# [What you will do]
Return each line of the data below that contains the string "degrees".

##### Input records #####

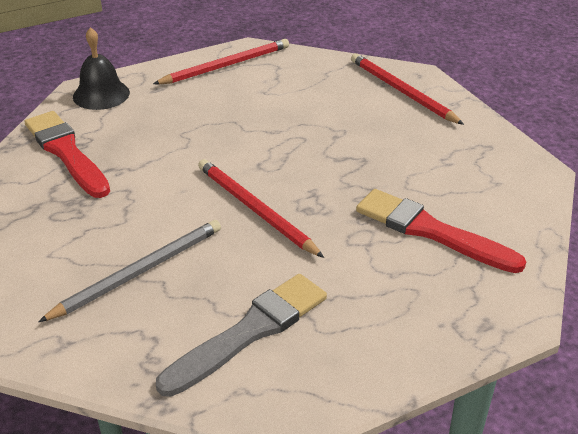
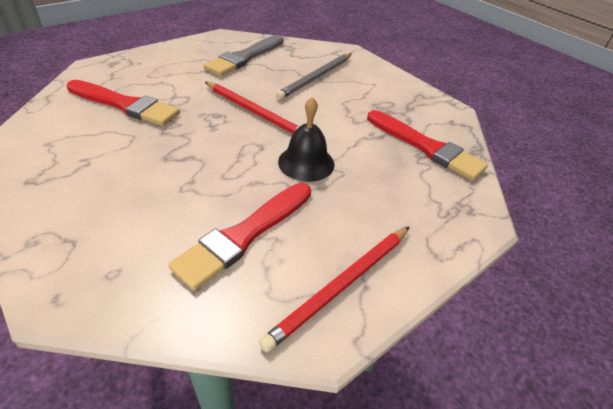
camera: 165 degrees right, 5 degrees up
(101, 94) = (455, 215): black bell -> black bell (306, 162)
(290, 95) = (244, 235): none -> red brush
(402, 91) = (95, 257): red pencil -> none

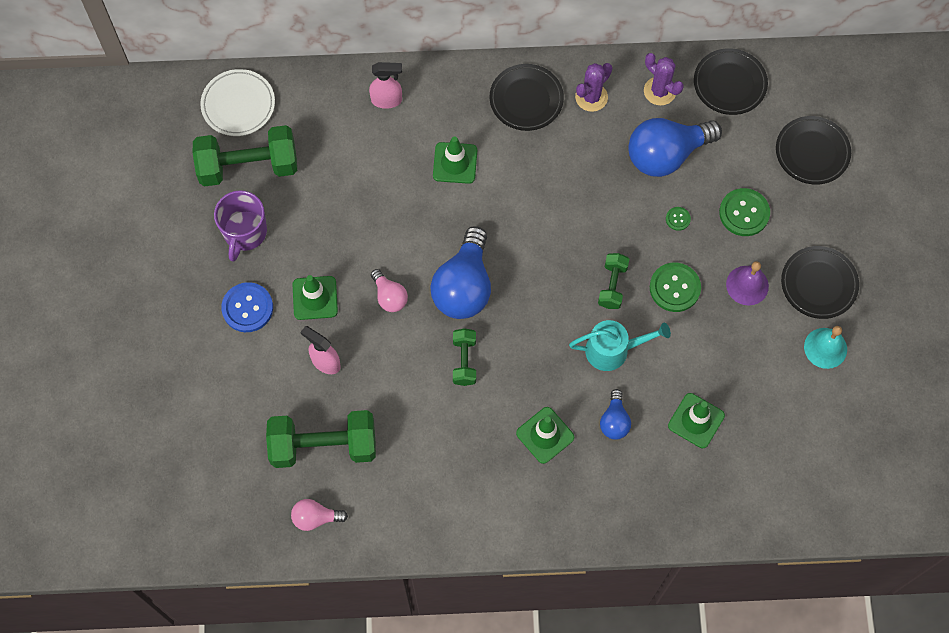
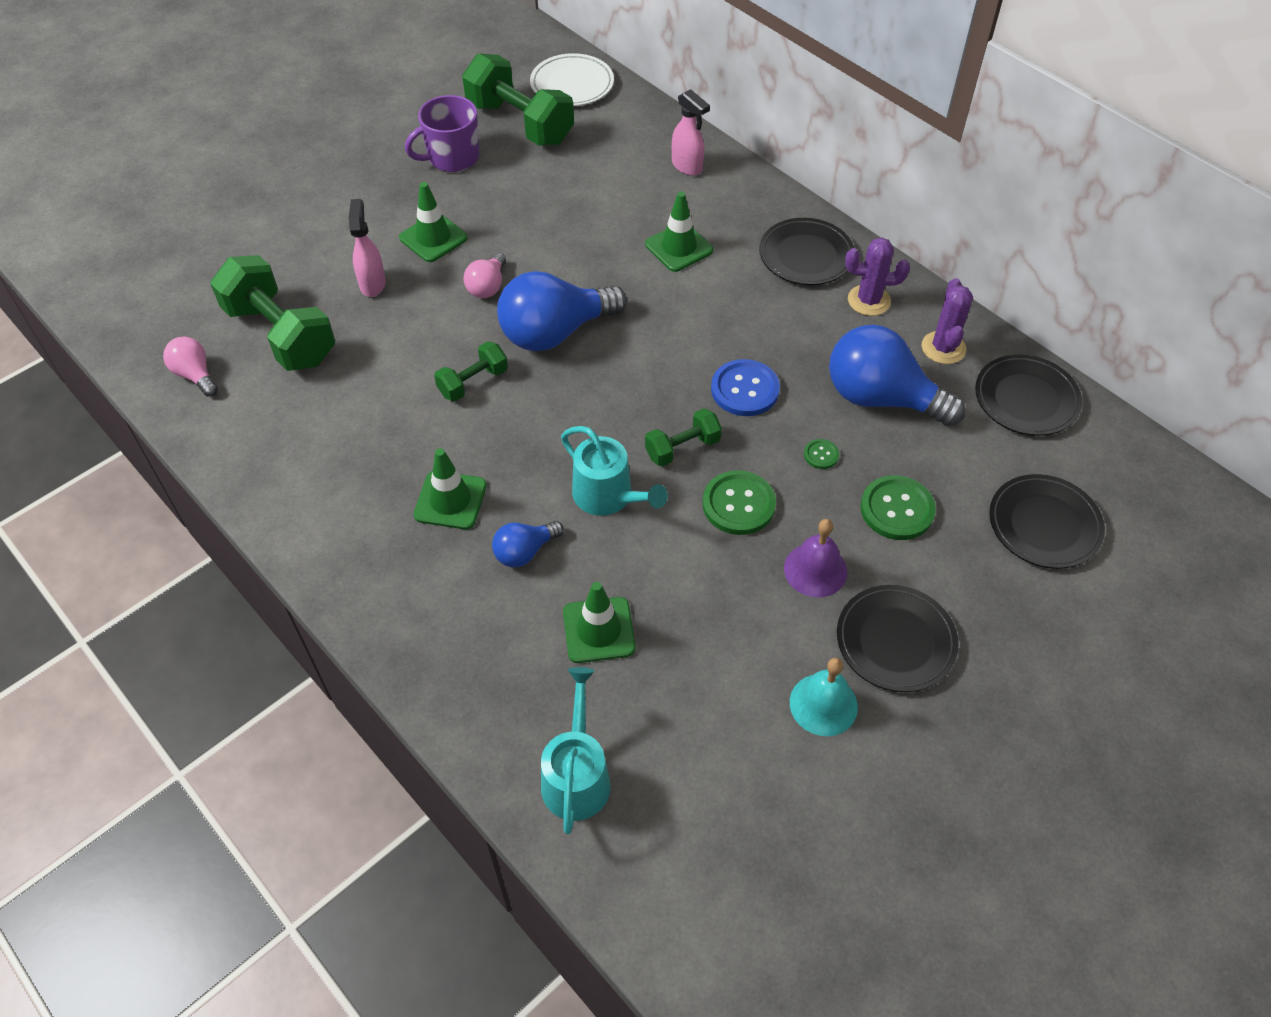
camera: 50 degrees right, 15 degrees down
(247, 308) = (378, 202): blue button -> blue button (745, 389)
(772, 494) = (576, 776): none -> turquoise watering can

#####

# [Answer below]
camera: 165 degrees right, 5 degrees up
camera: 50 degrees right, 15 degrees down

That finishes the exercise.